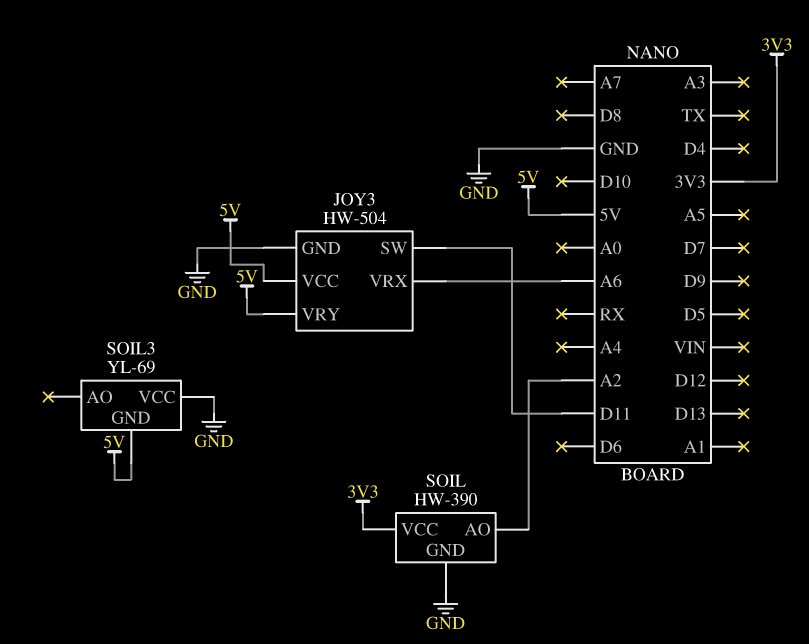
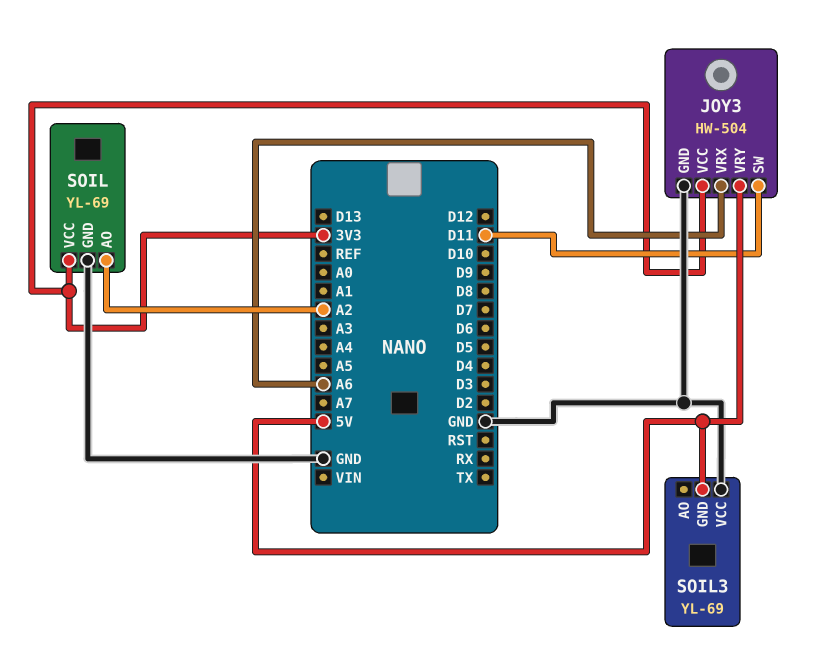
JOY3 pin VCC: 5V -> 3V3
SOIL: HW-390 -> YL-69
==
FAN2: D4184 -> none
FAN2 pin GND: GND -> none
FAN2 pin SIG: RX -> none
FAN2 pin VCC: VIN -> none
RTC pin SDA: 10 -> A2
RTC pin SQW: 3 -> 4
---
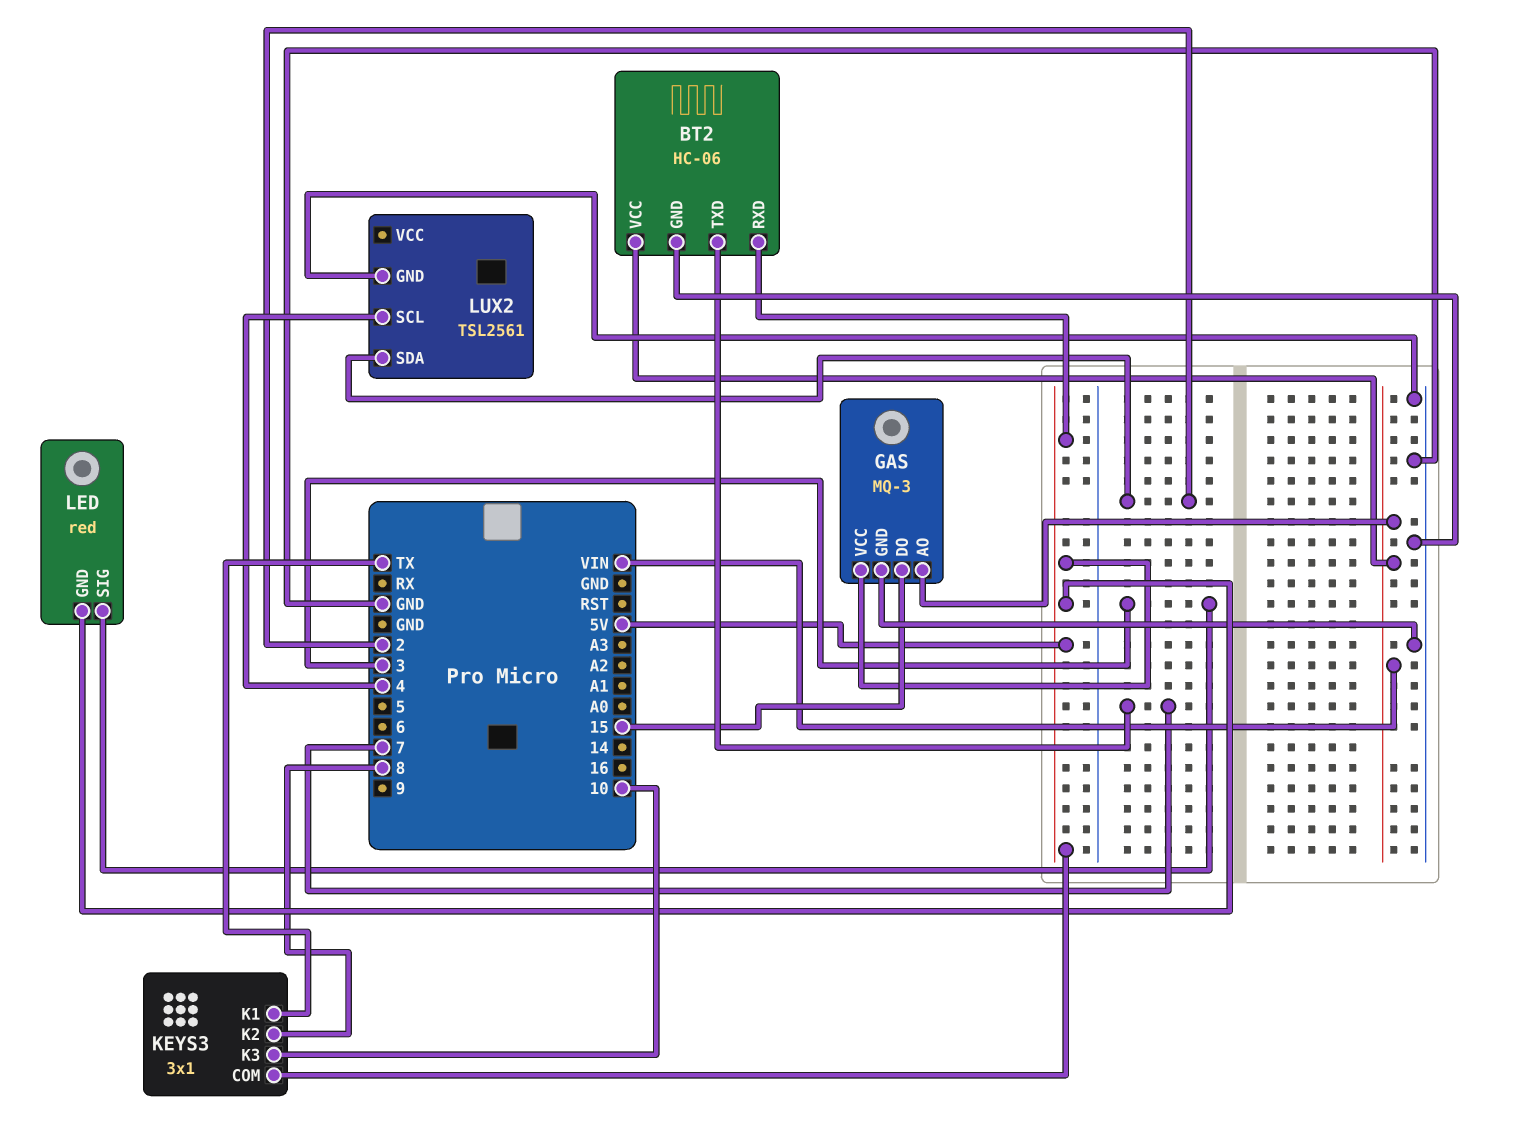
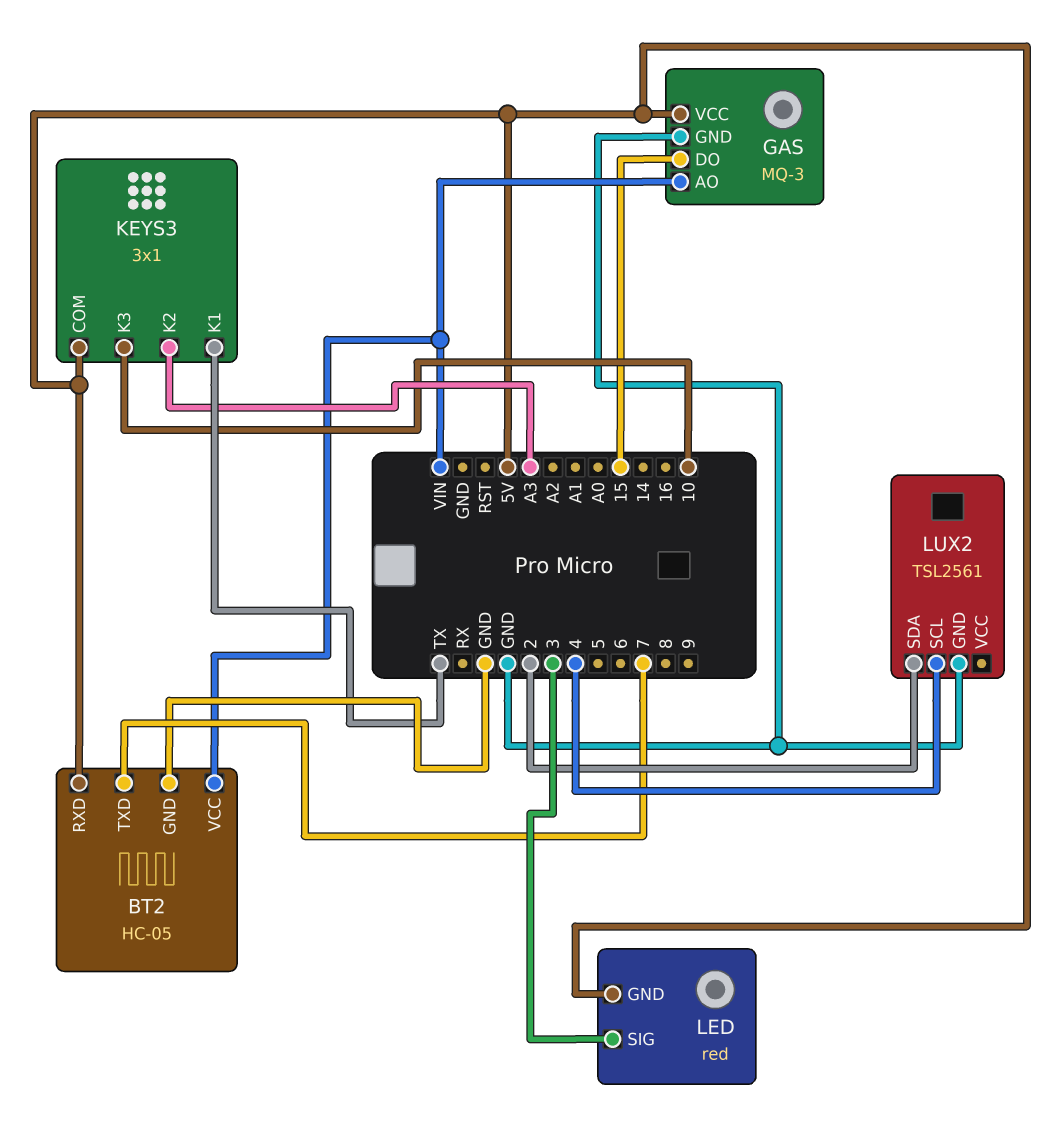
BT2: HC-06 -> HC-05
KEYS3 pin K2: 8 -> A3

Exercise objective: Whenever the string "none" shows up on a line of the listing, copy that line.

Result:
FAN2: D4184 -> none
FAN2 pin GND: GND -> none
FAN2 pin SIG: RX -> none
FAN2 pin VCC: VIN -> none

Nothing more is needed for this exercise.